Edit tracking data
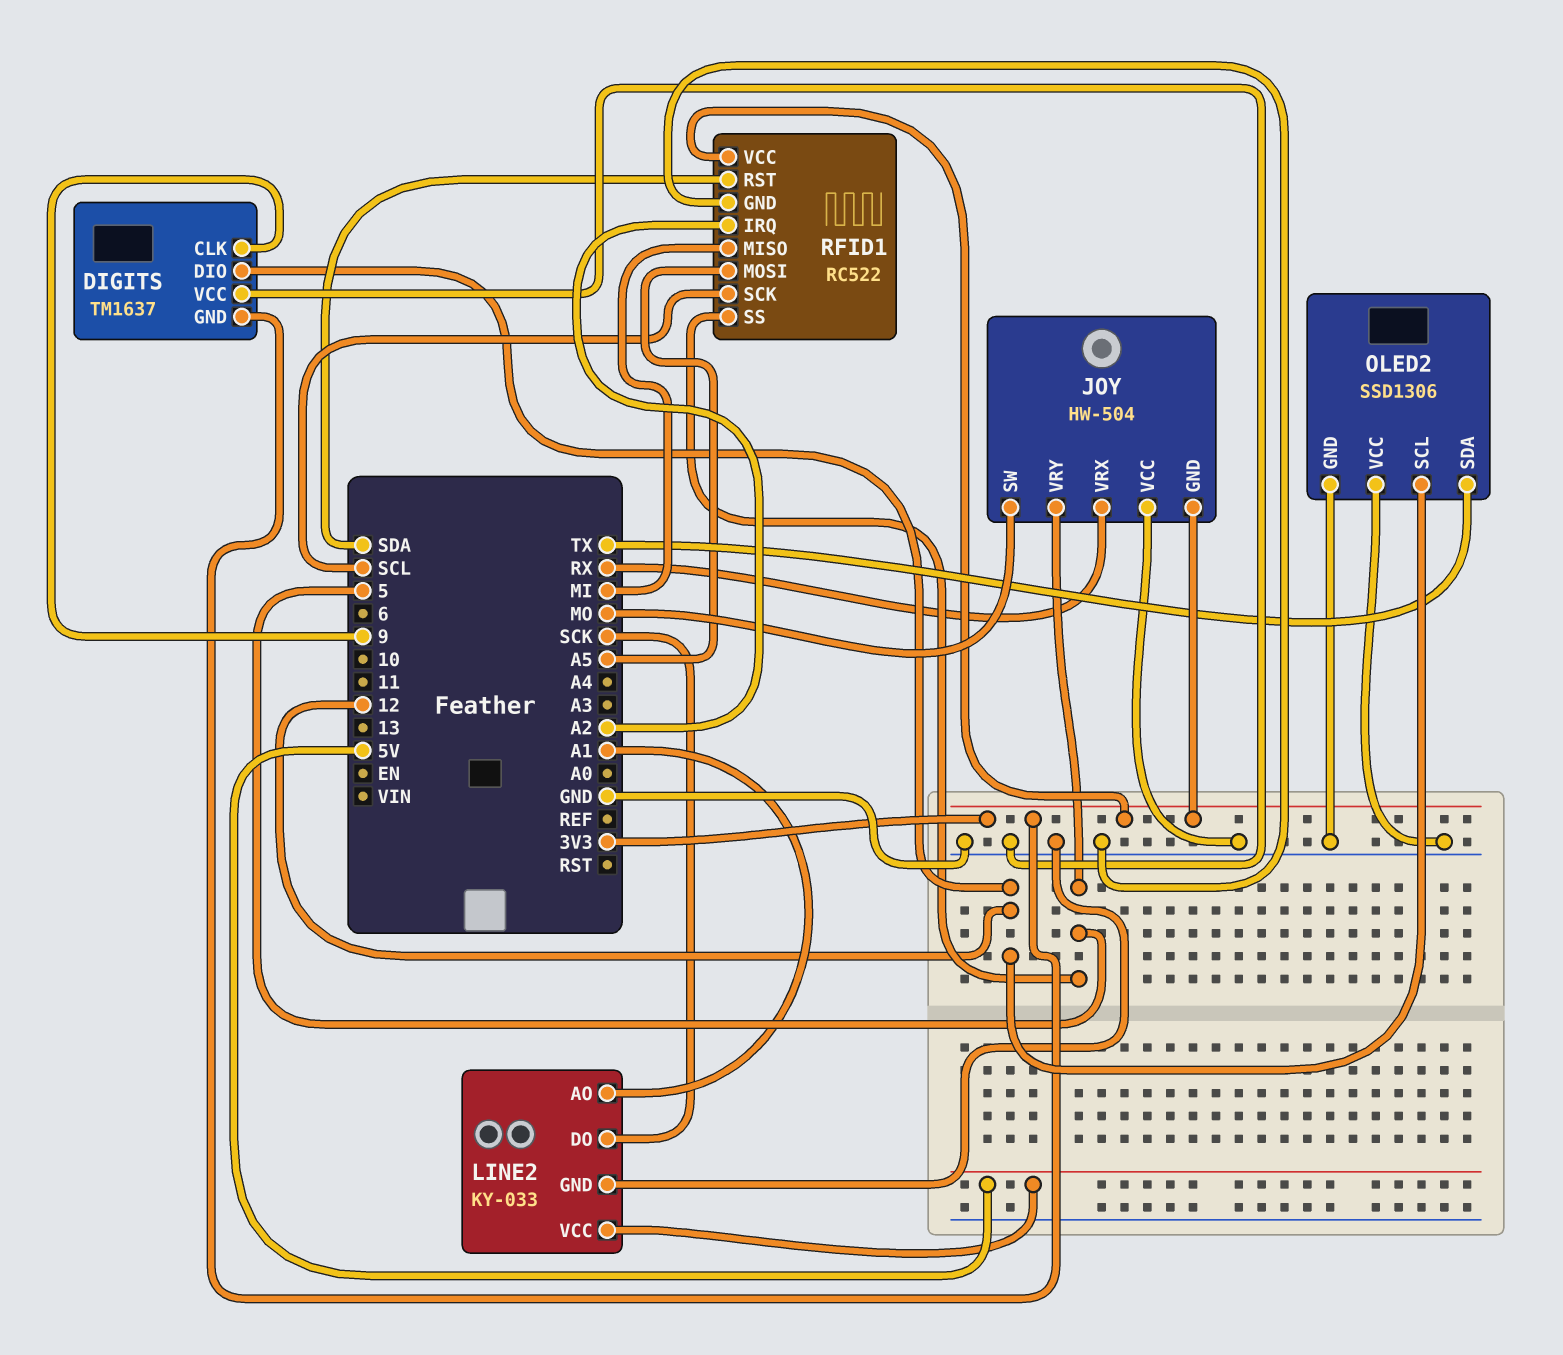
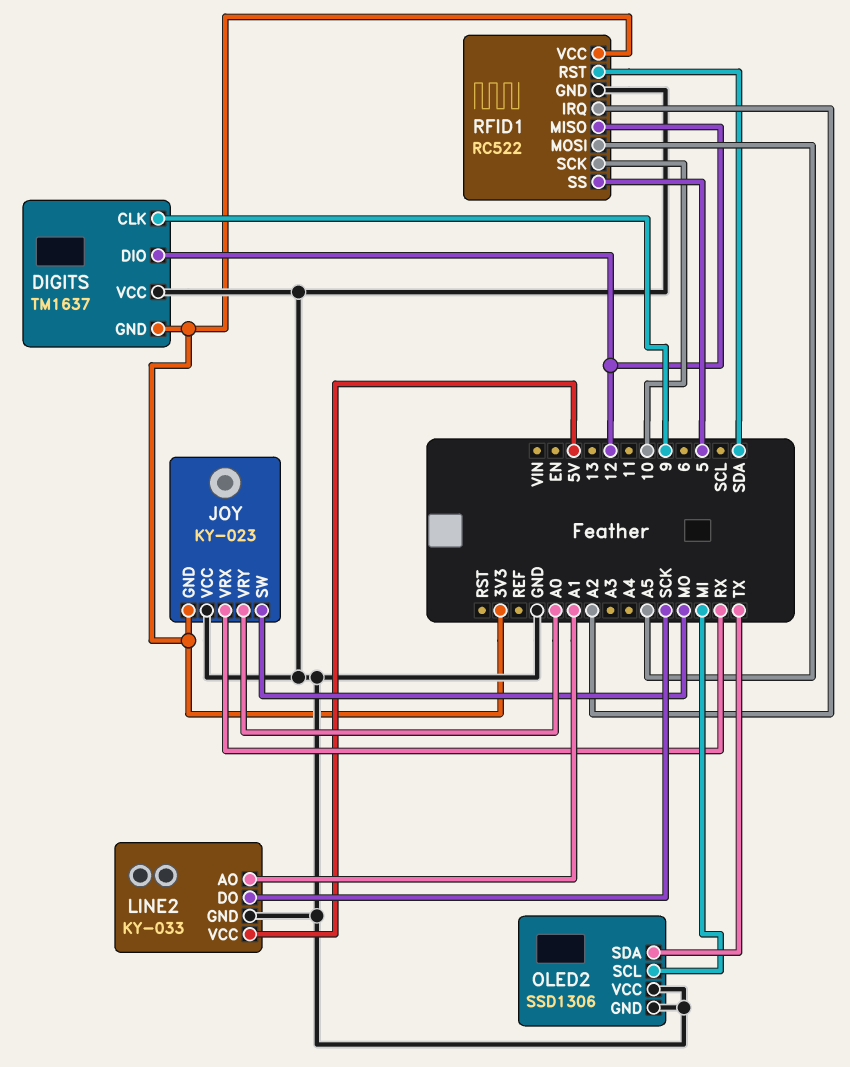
JOY: HW-504 -> KY-023
JOY pin VRY: 5 -> A0
OLED2 pin SCL: 12 -> MI
RFID1 pin MISO: MI -> 12
RFID1 pin SCK: SCL -> 10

• [Requirement]: Make an exact copy of every entry above, but keep the pictures out of it.

• [Answer]:
JOY: HW-504 -> KY-023
JOY pin VRY: 5 -> A0
OLED2 pin SCL: 12 -> MI
RFID1 pin MISO: MI -> 12
RFID1 pin SCK: SCL -> 10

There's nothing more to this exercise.